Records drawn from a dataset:
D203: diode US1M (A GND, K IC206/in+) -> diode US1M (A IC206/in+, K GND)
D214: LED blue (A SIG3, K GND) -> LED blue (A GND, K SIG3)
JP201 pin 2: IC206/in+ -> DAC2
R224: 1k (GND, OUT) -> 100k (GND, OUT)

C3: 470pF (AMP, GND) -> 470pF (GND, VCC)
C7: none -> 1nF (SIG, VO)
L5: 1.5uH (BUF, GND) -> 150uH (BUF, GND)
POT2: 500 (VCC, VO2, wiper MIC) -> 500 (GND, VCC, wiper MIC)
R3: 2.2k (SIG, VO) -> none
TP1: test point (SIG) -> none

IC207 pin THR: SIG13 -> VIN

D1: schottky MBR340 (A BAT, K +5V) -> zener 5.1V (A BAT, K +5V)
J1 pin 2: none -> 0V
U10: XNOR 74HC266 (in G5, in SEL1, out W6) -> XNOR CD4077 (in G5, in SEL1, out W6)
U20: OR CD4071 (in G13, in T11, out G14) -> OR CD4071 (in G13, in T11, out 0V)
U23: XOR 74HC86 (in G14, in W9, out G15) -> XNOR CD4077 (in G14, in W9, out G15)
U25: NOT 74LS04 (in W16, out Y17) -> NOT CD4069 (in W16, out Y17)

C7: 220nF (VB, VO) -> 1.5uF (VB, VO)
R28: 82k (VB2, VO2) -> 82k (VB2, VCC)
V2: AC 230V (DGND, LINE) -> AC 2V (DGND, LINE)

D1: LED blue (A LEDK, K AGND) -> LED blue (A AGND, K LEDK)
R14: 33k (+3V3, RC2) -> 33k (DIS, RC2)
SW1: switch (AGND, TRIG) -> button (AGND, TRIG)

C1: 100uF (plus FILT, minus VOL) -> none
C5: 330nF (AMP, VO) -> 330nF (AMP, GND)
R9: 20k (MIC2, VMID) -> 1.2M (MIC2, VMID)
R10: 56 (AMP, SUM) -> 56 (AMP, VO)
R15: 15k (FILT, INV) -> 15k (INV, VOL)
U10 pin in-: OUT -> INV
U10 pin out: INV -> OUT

Exercise:
Only the number is wanted: how many lines in the preceding entries hold the string "FILT"?

Finished exercise:
2